***** WORKING DATA

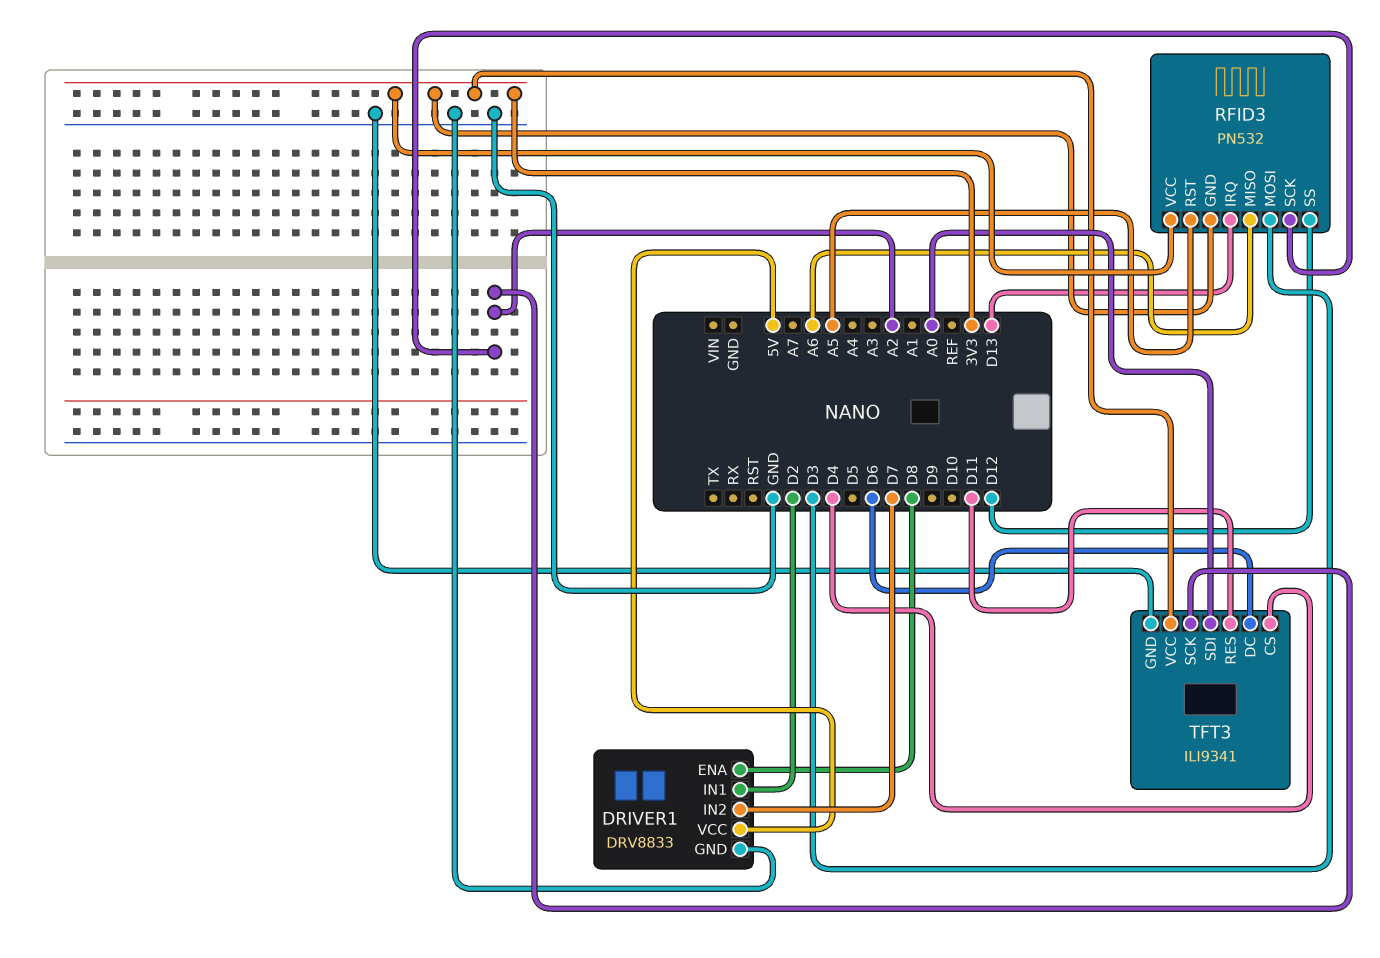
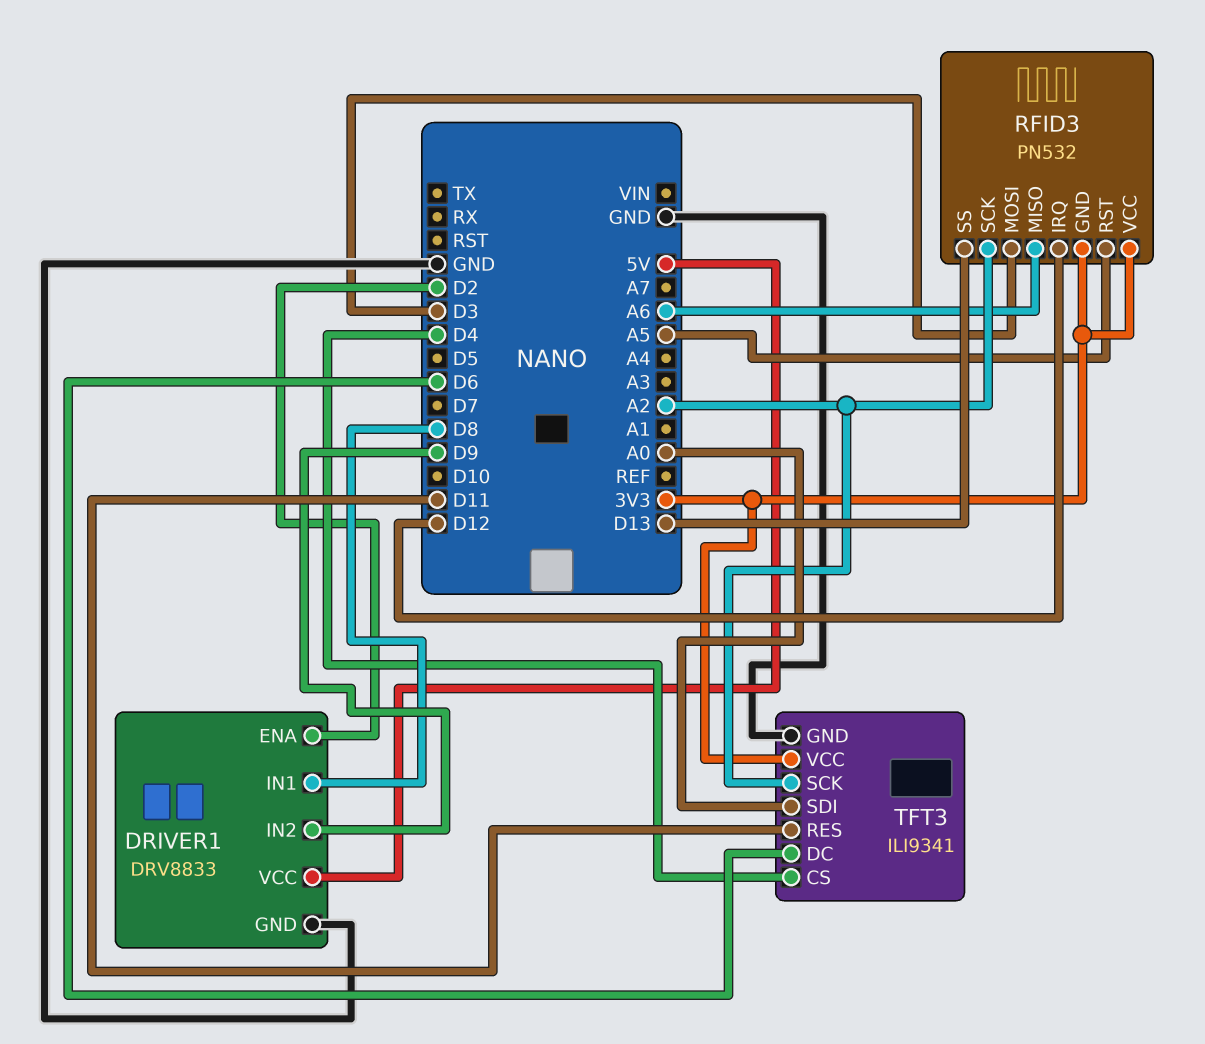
DRIVER1 pin ENA: D8 -> D2
DRIVER1 pin IN1: D2 -> D8
DRIVER1 pin IN2: D7 -> D9
RFID3 pin IRQ: D13 -> D12
RFID3 pin SS: D12 -> D13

**********

DESCRIPTION OF THE TASK:
If an entry contains a picture, leave it out and repeat the rest exactly.

RESULT OF THIS TASK:
DRIVER1 pin ENA: D8 -> D2
DRIVER1 pin IN1: D2 -> D8
DRIVER1 pin IN2: D7 -> D9
RFID3 pin IRQ: D13 -> D12
RFID3 pin SS: D12 -> D13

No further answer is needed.